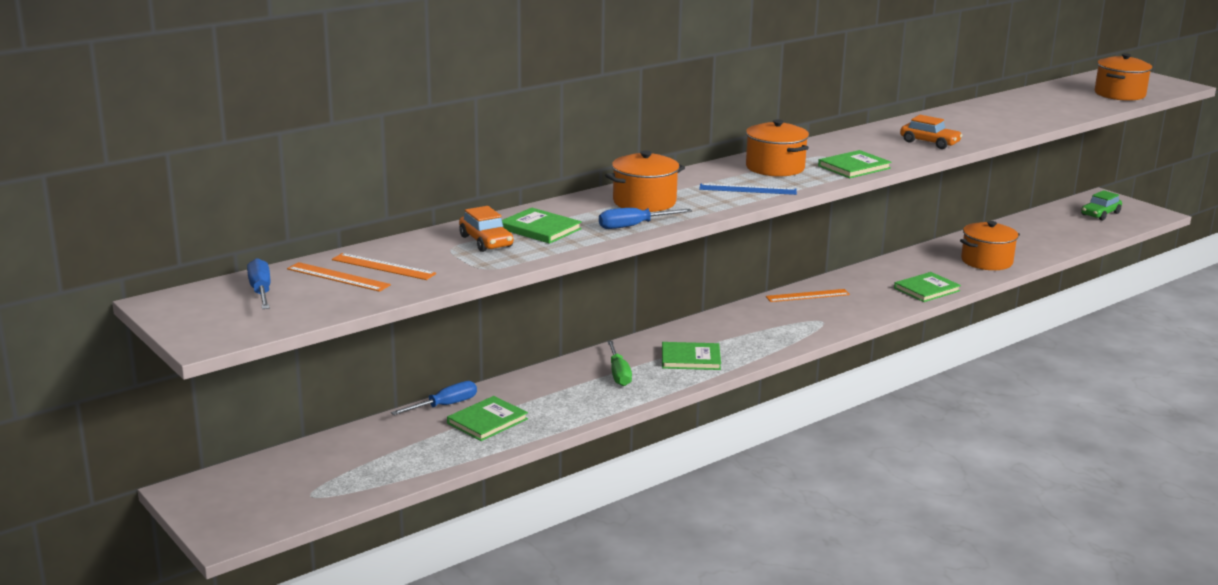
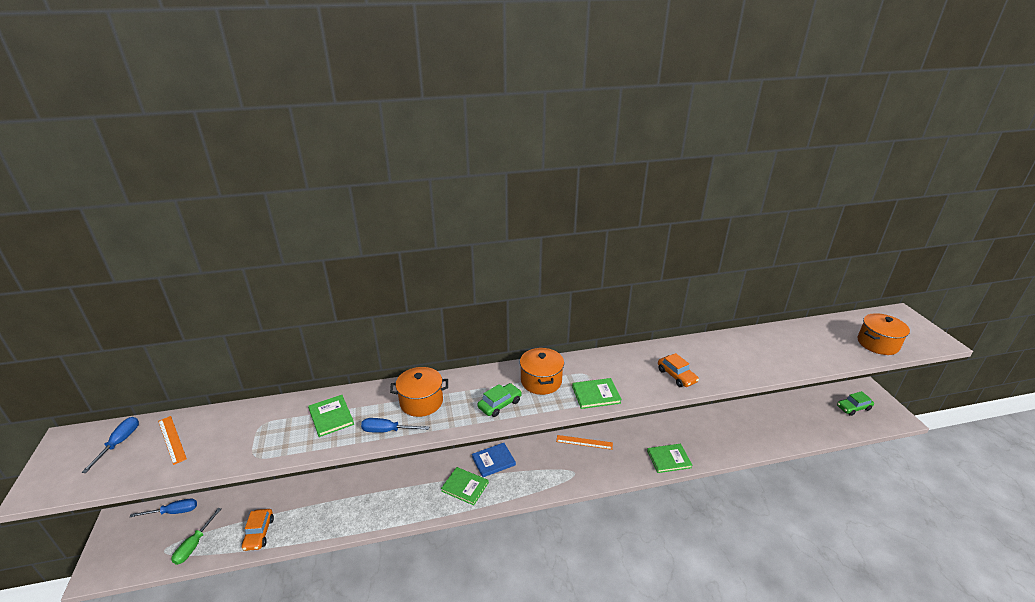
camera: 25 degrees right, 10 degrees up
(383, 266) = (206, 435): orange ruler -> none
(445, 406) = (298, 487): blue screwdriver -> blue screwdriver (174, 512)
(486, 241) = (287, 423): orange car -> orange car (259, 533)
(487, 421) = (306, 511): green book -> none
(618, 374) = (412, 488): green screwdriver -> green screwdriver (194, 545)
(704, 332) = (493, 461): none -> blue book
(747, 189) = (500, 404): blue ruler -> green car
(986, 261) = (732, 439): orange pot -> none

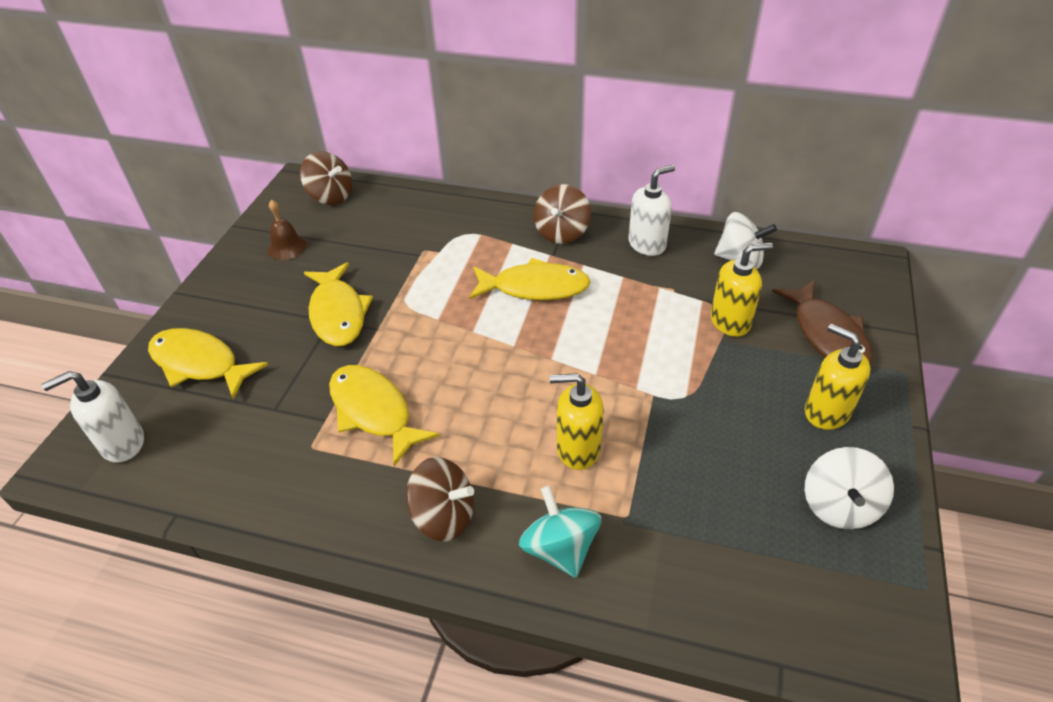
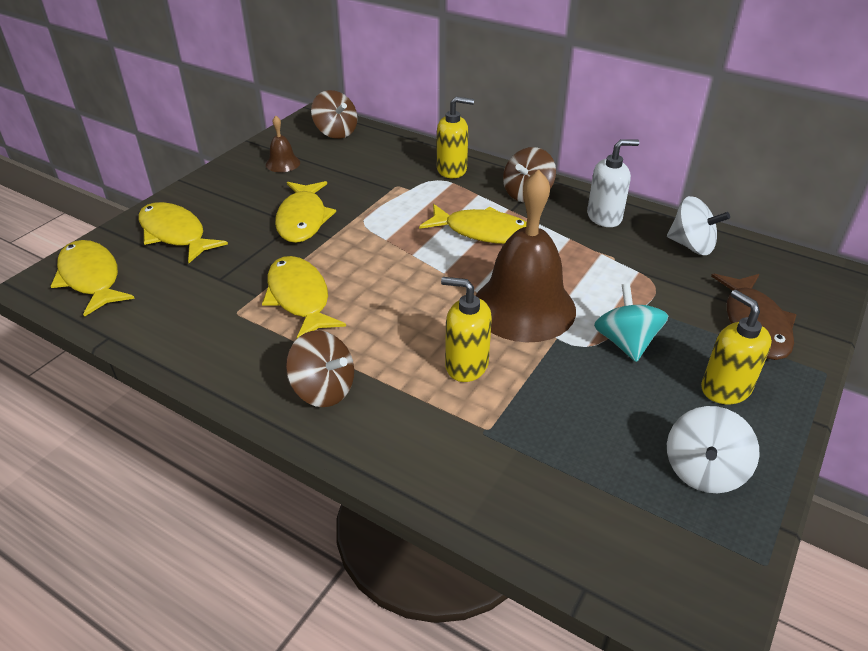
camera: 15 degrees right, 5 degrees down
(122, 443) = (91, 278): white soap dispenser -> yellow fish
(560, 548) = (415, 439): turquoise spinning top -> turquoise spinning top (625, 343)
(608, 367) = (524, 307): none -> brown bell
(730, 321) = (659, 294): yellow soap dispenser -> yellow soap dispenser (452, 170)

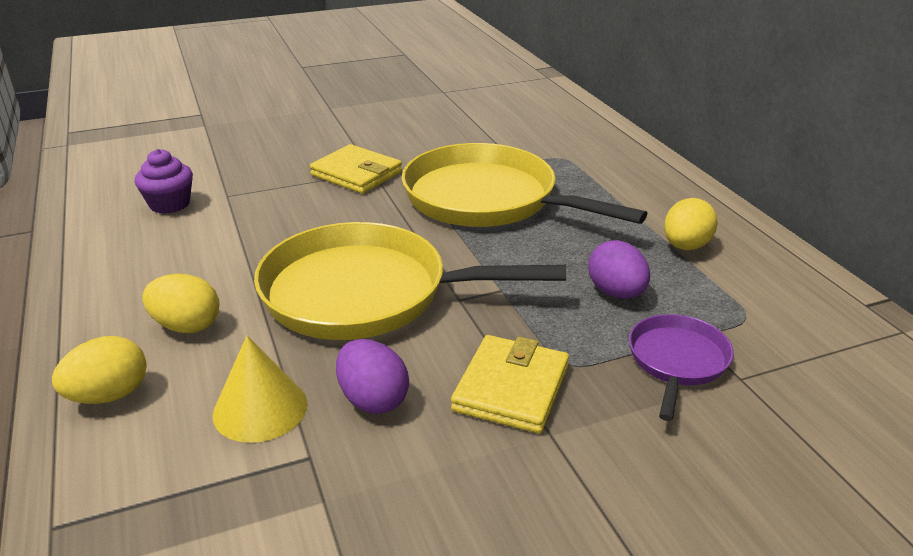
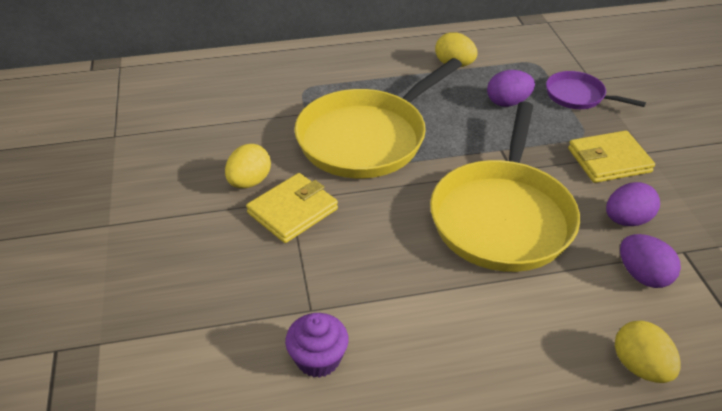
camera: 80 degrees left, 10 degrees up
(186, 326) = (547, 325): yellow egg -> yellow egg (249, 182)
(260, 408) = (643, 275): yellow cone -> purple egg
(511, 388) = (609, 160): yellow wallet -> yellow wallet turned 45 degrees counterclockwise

> Aim of the exercise: Which lines in the data above hold the string "blue"? Show each one.

> Output for this task:
(445, 406) = (298, 487): blue screwdriver -> blue screwdriver (174, 512)
(704, 332) = (493, 461): none -> blue book
(747, 189) = (500, 404): blue ruler -> green car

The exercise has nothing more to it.